Exactly as written, output each of the lines below, with no images.

# Data records:
┌──
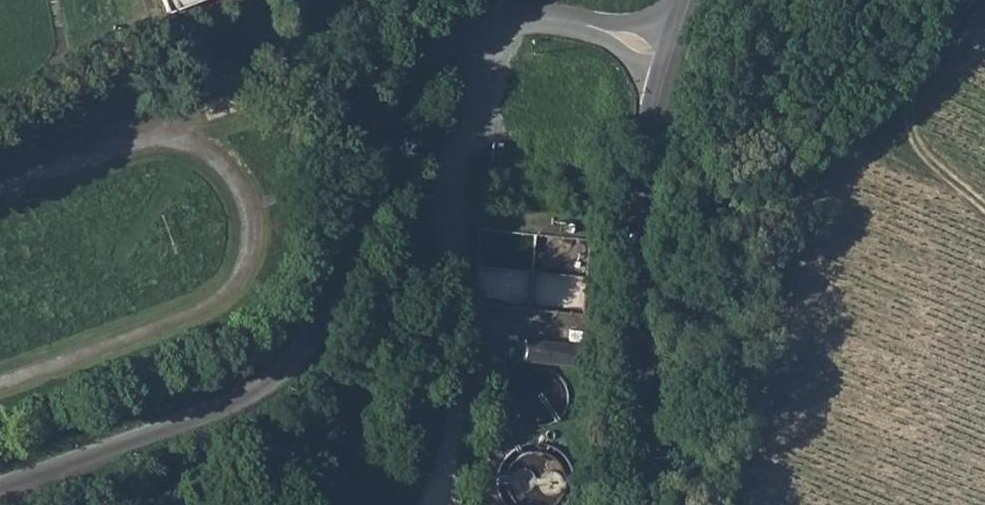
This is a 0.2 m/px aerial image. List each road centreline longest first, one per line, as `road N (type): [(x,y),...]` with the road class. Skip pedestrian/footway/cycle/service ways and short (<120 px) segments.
road 1 (residential): [(492,23),(431,55),(404,89),(383,131),(338,282),(297,367),(234,410),(0,491)]
road 2 (track): [(427,504),(463,394),(457,221),(492,23)]
road 3 (secondary): [(670,55),(648,147),(639,254),(642,504)]
road 4 (track): [(972,0),(927,66),(912,122),(984,218)]
road 5 (unclassified): [(670,55),(562,22),(492,23)]

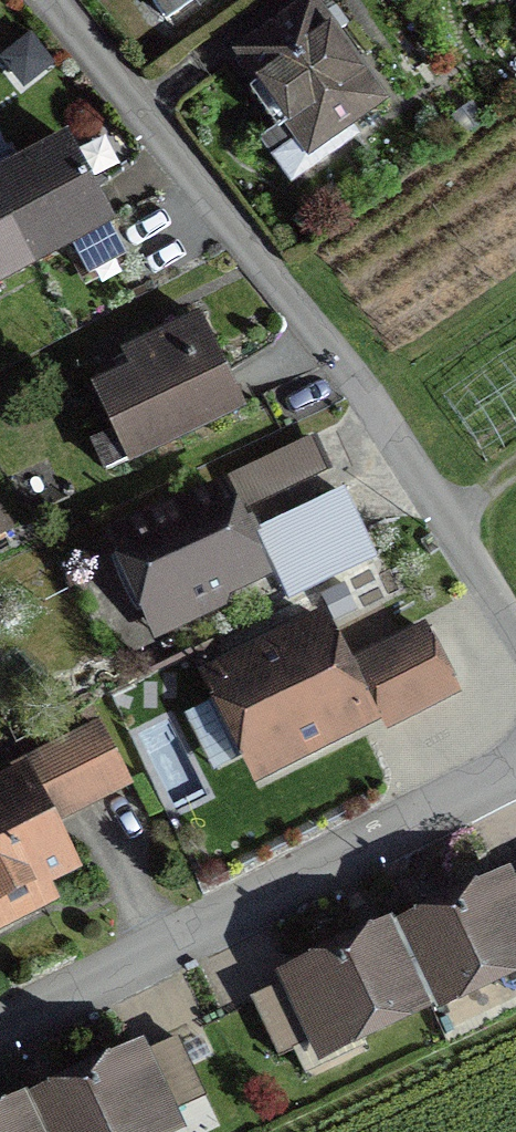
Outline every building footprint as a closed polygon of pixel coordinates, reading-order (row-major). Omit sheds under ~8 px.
[(159,20),(187,0),(145,0),(159,20)] [(307,8),(236,59),(313,167),(352,139),(344,128),(376,105),(329,39),(342,31),(331,16),(319,24),(307,8)] [(0,179),(0,280),(30,264),(68,244),(74,255),(107,237),(101,226),(106,223),(64,145),(9,174),(0,179)] [(92,393),(126,465),(237,412),(195,323),(123,357),(131,374),(92,393)] [(217,604),(222,588),(255,573),(220,497),(114,547),(150,622),(185,606),(201,612),(217,604)] [(321,750),(326,733),(359,717),(316,633),(213,686),(255,770),(288,753),(304,758),(321,750)] [(385,726),(449,694),(419,634),(355,667),(385,726)] [(122,785),(94,731),(13,772),(18,782),(0,791),(0,925),(45,902),(35,882),(64,867),(43,825),(62,815),(122,785)] [(429,1007),(496,975),(503,990),(510,993),(515,990),(515,921),(500,887),(415,927),(397,936),(395,931),(393,932),(380,938),(288,982),(316,1040),(346,1026),(352,1038),(425,1003),(427,1008),(429,1007)] [(27,1107),(15,1112),(0,1119),(0,1131),(131,1131),(161,1117),(133,1059),(46,1101),(30,1109),(28,1106),(27,1107)]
└──
# Answer to the problem:
This is a 0.2 m/px aerial image. List each road centreline longest first, one per line, as `road N (type): [(x,y),...]` with the road class. Skip pedestrian/footway/cycle/service ways and short (<120 px) segments.
road 1 (residential): [(492,23),(431,55),(404,89),(383,131),(338,282),(297,367),(234,410),(0,491)]
road 2 (track): [(427,504),(463,394),(457,221),(492,23)]
road 3 (secondary): [(670,55),(648,147),(639,254),(642,504)]
road 4 (track): [(972,0),(927,66),(912,122),(984,218)]
road 5 (unclassified): [(670,55),(562,22),(492,23)]

Outline every building footprint as a closed polygon of pixel coordinates, reading-order (row-major). Omit sheds under ~8 px.
[(159,20),(187,0),(145,0),(159,20)] [(307,8),(236,59),(313,167),(352,139),(344,128),(376,105),(329,39),(342,31),(331,16),(319,24),(307,8)] [(0,179),(0,280),(30,264),(68,244),(74,255),(107,237),(101,226),(106,223),(64,145),(9,174),(0,179)] [(92,393),(126,465),(237,412),(195,323),(123,357),(131,374),(92,393)] [(217,604),(222,588),(255,573),(220,497),(114,547),(150,622),(185,606),(201,612),(217,604)] [(321,750),(326,733),(359,717),(316,633),(213,686),(255,770),(288,753),(304,758),(321,750)] [(385,726),(449,694),(419,634),(355,667),(385,726)] [(122,785),(94,731),(13,772),(18,782),(0,791),(0,925),(45,902),(35,882),(64,867),(43,825),(62,815),(122,785)] [(429,1007),(496,975),(503,990),(510,993),(515,990),(515,921),(500,887),(415,927),(397,936),(395,931),(393,932),(380,938),(288,982),(316,1040),(346,1026),(352,1038),(425,1003),(427,1008),(429,1007)] [(27,1107),(15,1112),(0,1119),(0,1131),(131,1131),(161,1117),(133,1059),(46,1101),(30,1109),(28,1106),(27,1107)]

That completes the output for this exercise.